## WHAT IS NEEDED
Which lines of the material below contain the string "kern", with case counting? Collect every one of those lines.
'''
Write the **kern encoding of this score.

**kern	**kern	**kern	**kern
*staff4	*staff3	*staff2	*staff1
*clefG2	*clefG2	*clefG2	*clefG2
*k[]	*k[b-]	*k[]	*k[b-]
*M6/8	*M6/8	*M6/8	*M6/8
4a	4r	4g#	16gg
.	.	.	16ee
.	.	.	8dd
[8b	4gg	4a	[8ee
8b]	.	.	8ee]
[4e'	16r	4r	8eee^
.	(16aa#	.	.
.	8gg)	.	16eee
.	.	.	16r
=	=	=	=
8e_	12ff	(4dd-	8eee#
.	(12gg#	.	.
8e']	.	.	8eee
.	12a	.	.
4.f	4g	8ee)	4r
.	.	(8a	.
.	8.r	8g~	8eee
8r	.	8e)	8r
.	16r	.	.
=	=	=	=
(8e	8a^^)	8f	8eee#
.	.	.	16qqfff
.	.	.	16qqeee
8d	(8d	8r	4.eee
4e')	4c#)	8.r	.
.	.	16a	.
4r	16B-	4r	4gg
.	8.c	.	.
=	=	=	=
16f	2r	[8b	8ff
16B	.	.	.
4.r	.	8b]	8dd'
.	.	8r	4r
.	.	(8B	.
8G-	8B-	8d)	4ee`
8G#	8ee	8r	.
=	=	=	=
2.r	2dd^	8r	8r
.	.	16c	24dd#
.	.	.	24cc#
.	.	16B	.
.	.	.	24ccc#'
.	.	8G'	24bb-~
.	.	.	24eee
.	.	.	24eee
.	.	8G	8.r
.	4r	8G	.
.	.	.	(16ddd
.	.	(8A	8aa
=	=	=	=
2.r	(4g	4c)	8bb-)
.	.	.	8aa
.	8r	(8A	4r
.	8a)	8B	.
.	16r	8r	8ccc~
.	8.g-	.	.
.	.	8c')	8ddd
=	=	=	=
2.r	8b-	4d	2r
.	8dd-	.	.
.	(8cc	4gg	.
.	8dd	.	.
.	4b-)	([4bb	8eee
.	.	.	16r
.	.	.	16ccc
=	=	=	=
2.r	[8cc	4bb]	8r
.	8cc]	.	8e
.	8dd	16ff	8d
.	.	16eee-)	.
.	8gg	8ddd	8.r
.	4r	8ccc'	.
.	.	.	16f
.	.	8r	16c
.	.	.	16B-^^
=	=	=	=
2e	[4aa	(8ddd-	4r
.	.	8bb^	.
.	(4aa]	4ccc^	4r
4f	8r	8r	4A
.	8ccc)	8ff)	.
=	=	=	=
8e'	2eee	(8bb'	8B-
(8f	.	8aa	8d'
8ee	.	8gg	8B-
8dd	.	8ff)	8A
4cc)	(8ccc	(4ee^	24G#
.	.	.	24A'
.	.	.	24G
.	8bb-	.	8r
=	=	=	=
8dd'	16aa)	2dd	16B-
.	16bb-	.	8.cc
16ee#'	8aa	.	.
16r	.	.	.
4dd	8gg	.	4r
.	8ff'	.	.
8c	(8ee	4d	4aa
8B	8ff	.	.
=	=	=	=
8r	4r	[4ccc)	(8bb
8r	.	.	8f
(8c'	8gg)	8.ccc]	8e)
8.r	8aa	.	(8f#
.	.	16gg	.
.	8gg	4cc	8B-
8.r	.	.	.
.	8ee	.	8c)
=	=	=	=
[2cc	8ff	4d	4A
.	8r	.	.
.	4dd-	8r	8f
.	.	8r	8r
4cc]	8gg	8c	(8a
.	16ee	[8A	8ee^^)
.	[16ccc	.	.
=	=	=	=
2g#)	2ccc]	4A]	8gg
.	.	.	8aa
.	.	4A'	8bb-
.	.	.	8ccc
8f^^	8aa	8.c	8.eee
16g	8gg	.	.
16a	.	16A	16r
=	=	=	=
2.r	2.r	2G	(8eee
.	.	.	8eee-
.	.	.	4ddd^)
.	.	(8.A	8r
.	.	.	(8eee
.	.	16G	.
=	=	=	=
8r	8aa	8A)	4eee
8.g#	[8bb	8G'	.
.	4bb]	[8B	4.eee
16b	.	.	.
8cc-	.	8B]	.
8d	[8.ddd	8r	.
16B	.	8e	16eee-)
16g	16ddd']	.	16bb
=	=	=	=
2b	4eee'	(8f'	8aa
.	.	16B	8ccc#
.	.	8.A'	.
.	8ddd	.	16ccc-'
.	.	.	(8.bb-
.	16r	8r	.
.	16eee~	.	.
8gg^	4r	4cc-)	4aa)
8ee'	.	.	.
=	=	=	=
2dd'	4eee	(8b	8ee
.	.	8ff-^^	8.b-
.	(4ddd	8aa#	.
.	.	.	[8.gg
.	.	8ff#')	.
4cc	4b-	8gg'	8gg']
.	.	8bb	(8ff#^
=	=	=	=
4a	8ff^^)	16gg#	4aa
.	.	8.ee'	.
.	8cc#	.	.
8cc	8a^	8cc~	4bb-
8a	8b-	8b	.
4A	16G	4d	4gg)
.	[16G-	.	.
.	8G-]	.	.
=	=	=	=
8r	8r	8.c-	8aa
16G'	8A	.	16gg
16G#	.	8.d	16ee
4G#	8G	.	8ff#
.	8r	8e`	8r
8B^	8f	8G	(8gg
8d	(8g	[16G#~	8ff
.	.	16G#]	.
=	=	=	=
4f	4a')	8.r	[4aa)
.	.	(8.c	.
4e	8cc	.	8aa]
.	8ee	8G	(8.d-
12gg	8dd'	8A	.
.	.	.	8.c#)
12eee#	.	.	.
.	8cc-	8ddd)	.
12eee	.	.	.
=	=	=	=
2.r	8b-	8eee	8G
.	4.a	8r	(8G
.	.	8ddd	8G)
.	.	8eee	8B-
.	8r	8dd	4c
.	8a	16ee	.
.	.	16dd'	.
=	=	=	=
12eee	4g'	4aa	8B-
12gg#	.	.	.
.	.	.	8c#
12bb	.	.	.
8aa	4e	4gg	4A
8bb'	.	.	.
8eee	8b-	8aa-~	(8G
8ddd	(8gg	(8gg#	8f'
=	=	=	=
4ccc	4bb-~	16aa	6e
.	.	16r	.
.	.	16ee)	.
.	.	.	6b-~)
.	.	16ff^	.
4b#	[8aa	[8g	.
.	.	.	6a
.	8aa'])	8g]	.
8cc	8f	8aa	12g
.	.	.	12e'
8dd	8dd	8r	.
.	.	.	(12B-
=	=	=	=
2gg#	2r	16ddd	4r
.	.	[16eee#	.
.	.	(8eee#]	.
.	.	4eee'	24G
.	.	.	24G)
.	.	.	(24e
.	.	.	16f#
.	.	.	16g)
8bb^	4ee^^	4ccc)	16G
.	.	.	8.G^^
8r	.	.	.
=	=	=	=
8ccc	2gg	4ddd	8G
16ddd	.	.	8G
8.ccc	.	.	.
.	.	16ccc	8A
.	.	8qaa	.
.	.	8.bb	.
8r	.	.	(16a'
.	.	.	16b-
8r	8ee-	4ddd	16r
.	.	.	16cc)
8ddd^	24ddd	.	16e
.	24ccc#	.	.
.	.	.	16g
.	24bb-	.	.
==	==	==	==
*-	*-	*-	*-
'''
## FINAL RESULT
Write the **kern encoding of this score.
**kern	**kern	**kern	**kern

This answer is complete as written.